*Work item*
Say how many lines of the listing below include the word "left", with no other output.

*The data*
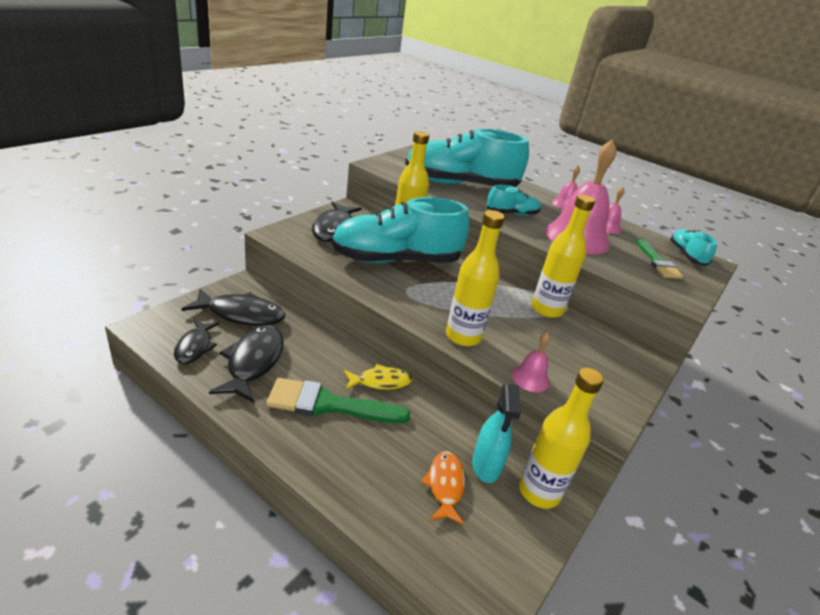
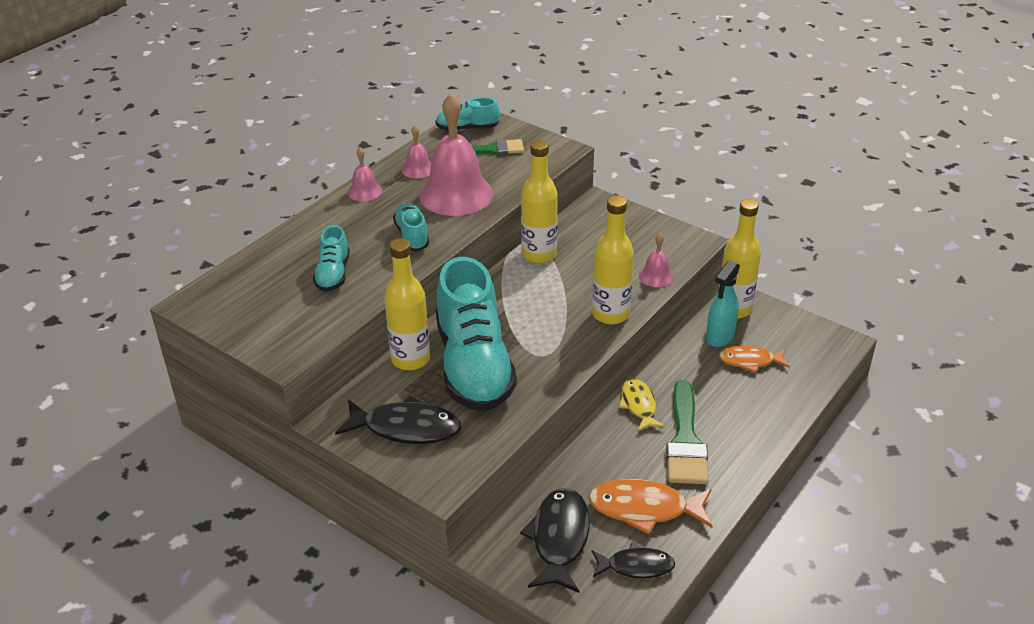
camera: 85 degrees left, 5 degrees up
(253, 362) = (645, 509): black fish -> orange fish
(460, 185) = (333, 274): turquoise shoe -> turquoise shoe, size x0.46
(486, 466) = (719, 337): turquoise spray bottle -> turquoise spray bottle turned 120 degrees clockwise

==

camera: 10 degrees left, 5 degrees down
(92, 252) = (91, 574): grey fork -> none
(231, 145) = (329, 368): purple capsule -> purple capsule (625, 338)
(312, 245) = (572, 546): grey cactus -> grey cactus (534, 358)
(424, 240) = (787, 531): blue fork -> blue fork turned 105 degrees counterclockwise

*Result for this task*
2